▶ **Work required**
The following data has a line with "The second view lost the orange-coloured" and a line with "The second view gained the gray toy". Write out exactly those lines and all the lines between them.
BEGIN Records supplied
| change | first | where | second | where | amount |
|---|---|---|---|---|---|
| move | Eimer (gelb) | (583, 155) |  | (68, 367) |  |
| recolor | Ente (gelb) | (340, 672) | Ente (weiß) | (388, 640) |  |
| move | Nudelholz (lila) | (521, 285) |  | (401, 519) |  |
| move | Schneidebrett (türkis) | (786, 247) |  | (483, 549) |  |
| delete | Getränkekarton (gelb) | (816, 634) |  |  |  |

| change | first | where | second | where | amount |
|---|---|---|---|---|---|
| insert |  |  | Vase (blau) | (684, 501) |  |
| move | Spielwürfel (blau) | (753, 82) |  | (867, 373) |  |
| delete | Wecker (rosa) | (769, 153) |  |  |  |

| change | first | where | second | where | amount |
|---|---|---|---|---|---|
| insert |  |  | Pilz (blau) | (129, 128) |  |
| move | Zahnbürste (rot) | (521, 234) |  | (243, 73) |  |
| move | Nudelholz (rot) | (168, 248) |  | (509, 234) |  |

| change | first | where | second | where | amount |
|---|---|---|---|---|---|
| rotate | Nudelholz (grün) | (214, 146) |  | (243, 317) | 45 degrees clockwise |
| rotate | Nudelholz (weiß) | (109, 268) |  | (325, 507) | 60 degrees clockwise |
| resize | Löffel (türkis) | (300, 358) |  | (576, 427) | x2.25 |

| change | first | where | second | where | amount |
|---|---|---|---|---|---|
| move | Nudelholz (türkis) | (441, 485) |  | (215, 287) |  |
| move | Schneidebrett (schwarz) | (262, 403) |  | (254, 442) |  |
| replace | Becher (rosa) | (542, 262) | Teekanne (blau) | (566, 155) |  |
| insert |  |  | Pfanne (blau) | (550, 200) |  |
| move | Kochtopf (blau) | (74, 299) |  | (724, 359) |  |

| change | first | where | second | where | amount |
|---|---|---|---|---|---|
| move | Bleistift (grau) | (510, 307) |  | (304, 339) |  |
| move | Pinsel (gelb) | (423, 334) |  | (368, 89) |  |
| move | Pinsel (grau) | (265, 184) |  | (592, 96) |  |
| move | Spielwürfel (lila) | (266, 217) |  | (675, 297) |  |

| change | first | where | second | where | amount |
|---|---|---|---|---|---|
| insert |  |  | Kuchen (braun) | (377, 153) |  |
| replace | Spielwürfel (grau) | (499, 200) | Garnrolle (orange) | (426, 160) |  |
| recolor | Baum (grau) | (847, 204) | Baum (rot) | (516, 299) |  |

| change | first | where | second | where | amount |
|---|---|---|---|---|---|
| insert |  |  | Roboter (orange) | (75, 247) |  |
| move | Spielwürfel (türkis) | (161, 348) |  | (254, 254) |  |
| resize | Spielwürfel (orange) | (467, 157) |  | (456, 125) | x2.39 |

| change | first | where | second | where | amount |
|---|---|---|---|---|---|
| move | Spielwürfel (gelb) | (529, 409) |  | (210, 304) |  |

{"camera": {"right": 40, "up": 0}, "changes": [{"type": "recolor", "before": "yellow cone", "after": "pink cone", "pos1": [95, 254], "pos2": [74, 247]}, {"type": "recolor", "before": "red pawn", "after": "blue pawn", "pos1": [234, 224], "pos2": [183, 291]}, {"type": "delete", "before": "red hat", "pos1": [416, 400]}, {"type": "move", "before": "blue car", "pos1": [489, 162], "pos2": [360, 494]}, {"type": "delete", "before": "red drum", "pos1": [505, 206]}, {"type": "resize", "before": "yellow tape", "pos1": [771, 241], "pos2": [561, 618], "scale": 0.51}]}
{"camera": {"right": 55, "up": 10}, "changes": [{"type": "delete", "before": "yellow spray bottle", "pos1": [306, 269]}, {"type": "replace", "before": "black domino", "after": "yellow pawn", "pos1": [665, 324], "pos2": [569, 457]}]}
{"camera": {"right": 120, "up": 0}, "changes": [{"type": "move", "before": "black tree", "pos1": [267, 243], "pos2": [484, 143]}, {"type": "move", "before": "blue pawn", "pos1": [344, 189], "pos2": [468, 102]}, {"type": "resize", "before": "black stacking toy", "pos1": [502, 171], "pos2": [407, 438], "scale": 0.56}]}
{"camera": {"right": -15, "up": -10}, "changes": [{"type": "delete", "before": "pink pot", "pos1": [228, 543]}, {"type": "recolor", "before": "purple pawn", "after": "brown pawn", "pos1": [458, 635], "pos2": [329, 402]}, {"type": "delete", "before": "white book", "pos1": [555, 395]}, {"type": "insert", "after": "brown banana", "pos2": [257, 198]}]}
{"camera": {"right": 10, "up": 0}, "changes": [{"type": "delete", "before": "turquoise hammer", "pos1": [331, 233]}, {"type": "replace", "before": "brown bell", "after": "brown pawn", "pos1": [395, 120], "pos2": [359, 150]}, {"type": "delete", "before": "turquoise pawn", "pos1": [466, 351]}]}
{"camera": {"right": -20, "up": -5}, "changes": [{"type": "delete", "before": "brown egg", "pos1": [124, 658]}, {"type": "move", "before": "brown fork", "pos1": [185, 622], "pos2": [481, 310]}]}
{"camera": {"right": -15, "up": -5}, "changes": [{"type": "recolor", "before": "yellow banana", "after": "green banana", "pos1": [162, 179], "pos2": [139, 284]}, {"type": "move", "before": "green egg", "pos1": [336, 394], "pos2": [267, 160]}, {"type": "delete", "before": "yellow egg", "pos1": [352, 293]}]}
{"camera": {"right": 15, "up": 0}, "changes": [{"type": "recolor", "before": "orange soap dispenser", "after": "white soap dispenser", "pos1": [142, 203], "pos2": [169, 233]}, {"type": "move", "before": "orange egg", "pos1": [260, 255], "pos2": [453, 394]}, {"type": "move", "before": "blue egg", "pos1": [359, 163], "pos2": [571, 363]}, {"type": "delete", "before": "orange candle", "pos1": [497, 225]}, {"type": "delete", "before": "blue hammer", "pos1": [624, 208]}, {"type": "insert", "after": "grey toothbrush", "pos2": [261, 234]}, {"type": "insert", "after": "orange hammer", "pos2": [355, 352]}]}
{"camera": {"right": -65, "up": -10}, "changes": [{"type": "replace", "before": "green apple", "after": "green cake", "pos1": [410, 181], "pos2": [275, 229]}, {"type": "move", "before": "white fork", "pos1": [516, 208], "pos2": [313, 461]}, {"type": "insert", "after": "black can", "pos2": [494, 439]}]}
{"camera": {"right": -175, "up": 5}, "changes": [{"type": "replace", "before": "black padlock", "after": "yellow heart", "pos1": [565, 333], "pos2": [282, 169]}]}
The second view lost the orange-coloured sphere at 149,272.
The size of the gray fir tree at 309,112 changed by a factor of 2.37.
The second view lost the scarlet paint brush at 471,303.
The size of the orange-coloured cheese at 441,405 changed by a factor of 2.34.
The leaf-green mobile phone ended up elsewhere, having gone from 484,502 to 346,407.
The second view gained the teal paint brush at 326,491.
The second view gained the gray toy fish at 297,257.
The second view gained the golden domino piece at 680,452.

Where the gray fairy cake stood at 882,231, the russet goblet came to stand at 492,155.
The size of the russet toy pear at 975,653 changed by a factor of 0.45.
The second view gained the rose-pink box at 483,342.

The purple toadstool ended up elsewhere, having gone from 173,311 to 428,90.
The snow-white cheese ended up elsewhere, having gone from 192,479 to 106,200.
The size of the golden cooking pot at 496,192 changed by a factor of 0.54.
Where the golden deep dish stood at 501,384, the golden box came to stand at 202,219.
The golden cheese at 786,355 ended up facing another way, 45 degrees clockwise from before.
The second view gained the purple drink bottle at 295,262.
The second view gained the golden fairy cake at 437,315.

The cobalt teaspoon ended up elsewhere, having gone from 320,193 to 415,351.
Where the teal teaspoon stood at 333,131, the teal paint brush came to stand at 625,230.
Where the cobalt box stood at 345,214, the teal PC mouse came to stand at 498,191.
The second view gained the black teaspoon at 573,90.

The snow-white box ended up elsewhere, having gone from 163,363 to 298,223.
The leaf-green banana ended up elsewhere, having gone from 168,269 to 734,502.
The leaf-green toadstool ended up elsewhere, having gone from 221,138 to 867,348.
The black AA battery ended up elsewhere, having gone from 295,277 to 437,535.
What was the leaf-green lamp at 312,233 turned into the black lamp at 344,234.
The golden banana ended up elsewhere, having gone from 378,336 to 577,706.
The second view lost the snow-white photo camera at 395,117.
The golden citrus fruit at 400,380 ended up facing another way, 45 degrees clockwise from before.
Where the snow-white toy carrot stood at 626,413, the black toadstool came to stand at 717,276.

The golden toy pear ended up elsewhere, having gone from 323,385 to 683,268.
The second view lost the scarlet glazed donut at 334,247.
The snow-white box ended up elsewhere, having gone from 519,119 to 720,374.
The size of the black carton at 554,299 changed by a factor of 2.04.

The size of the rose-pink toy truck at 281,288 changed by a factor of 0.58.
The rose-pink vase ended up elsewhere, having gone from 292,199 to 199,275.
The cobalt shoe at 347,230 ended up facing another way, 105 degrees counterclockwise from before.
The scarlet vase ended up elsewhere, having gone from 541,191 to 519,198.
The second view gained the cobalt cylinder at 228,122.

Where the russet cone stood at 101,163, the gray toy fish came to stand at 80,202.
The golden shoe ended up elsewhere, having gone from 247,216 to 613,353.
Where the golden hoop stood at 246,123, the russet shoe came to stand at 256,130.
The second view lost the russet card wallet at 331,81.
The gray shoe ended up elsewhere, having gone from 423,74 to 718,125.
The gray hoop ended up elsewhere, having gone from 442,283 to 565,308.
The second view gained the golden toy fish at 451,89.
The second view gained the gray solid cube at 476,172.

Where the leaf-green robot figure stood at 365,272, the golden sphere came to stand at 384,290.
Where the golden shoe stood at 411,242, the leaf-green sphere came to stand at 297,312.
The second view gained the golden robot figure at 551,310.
END Records supplied
▶ **Reply to the exercise**
The second view lost the orange-coloured sphere at 149,272.
The size of the gray fir tree at 309,112 changed by a factor of 2.37.
The second view lost the scarlet paint brush at 471,303.
The size of the orange-coloured cheese at 441,405 changed by a factor of 2.34.
The leaf-green mobile phone ended up elsewhere, having gone from 484,502 to 346,407.
The second view gained the teal paint brush at 326,491.
The second view gained the gray toy fish at 297,257.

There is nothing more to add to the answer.